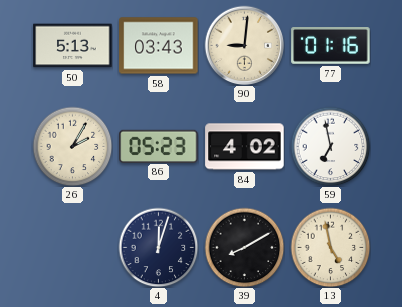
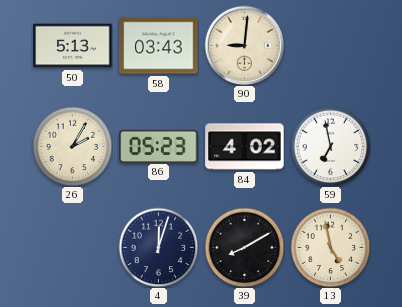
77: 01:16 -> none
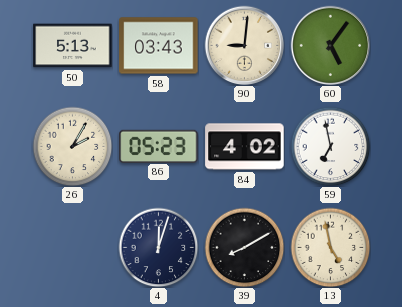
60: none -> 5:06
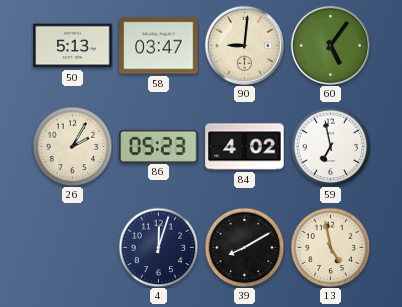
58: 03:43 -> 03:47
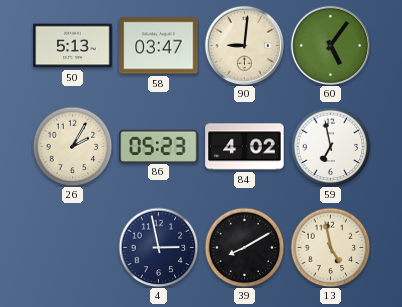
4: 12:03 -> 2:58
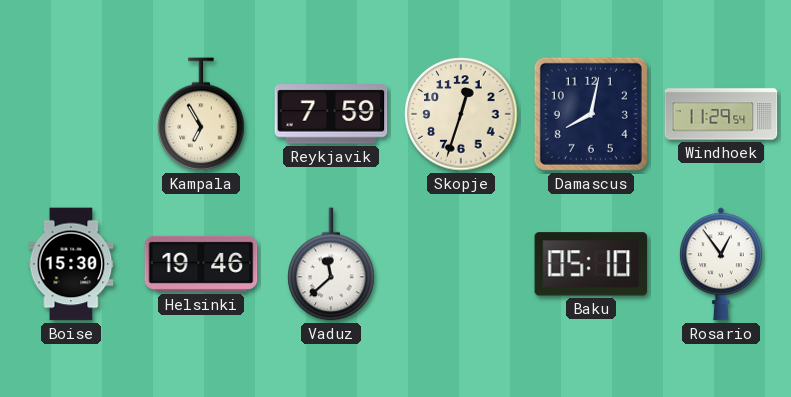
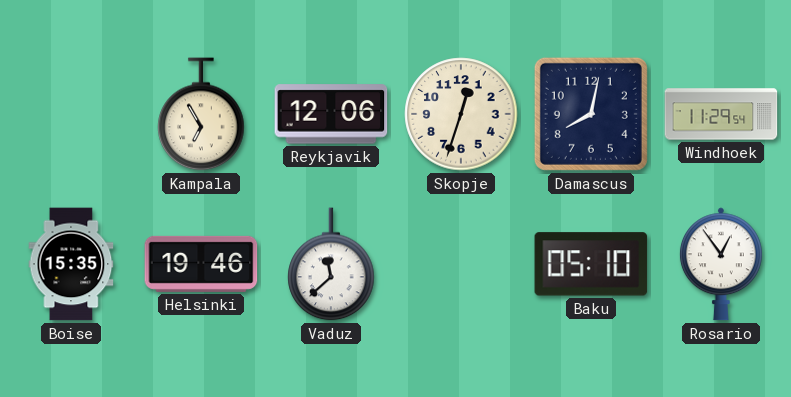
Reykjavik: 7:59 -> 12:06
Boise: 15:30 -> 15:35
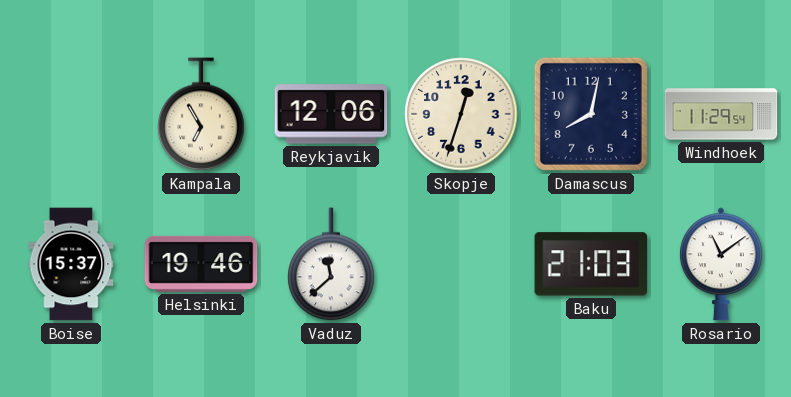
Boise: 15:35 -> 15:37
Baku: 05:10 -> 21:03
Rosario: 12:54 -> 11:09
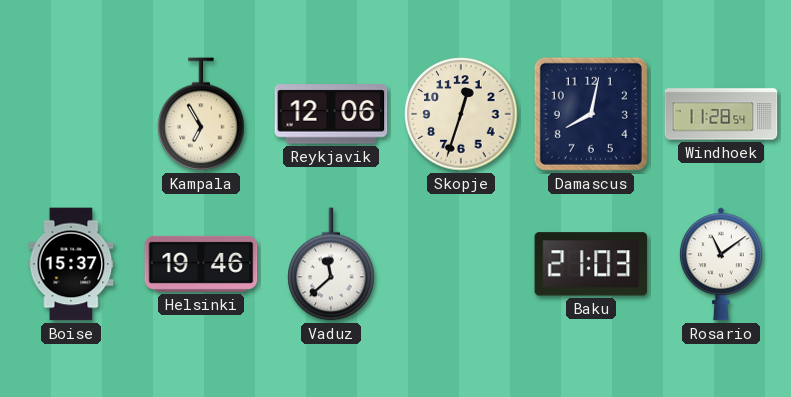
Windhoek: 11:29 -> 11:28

==

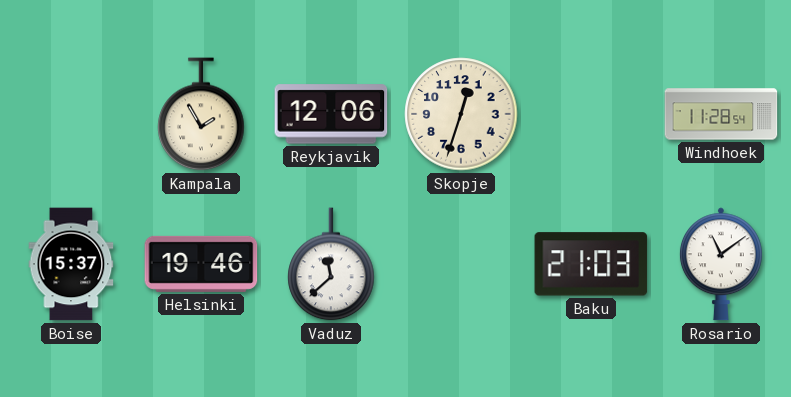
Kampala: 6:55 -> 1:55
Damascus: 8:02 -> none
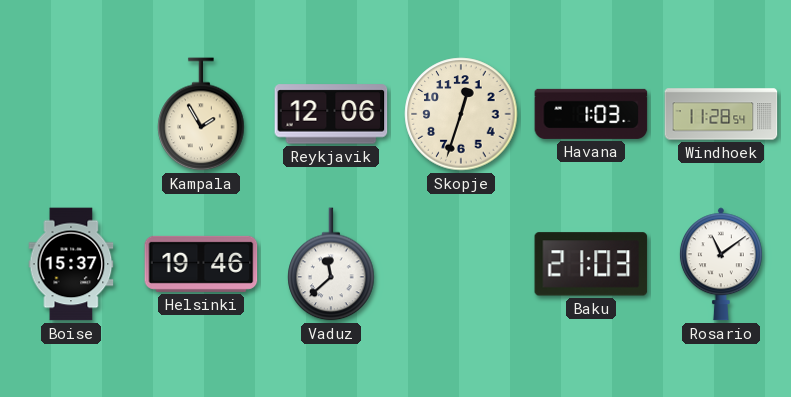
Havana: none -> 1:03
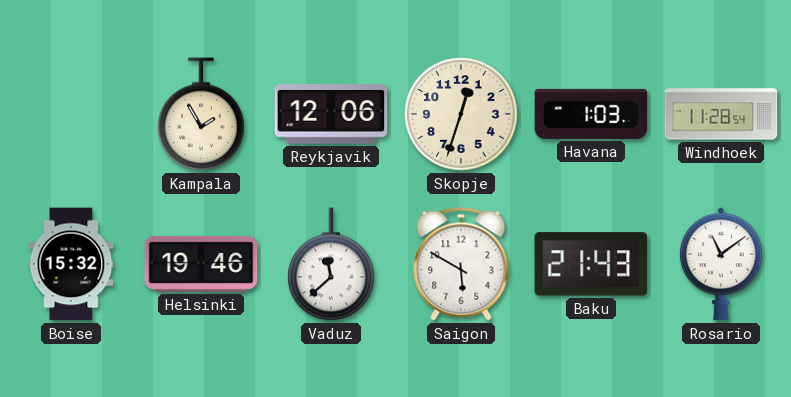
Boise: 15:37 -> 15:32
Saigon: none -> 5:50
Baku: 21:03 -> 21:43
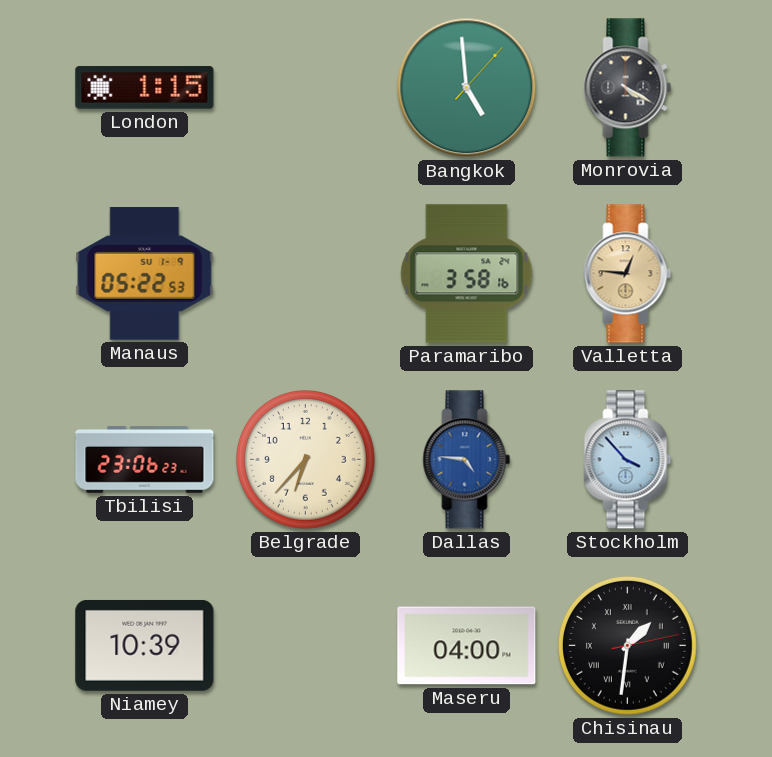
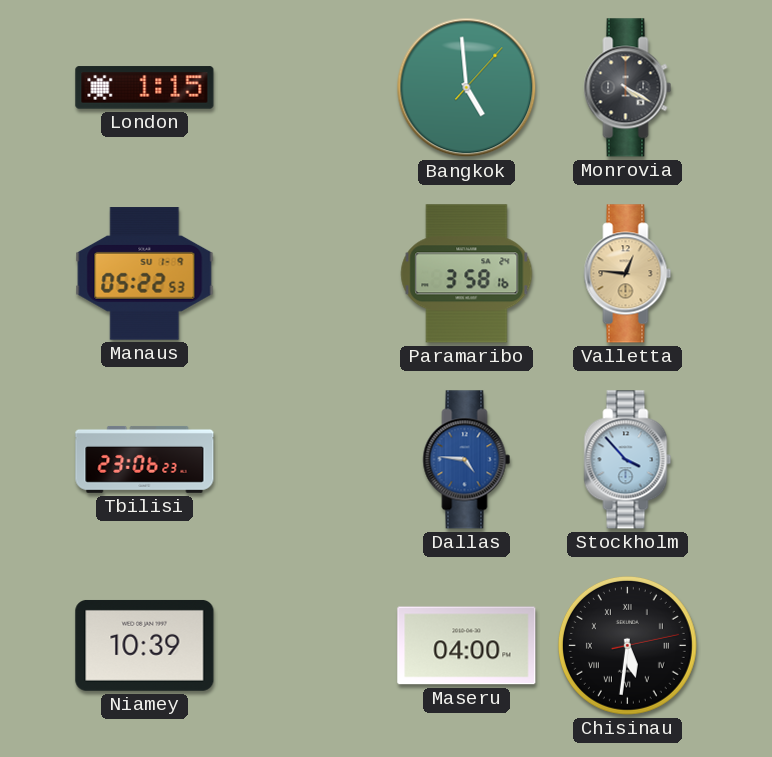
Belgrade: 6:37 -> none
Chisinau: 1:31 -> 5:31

THE REQUEST.
In the listing, replace "none" with "blank" in every line from the line containing "77: 01:16 -> none" up to and including the line containing "Rosario: 12:54 -> 11:09", and give those lines back with all else unchanged. Leave the picture lines out of your answer.

CORRECT OUTPUT.
77: 01:16 -> blank
60: blank -> 5:06
58: 03:43 -> 03:47
4: 12:03 -> 2:58
Reykjavik: 7:59 -> 12:06
Boise: 15:30 -> 15:35
Boise: 15:35 -> 15:37
Baku: 05:10 -> 21:03
Rosario: 12:54 -> 11:09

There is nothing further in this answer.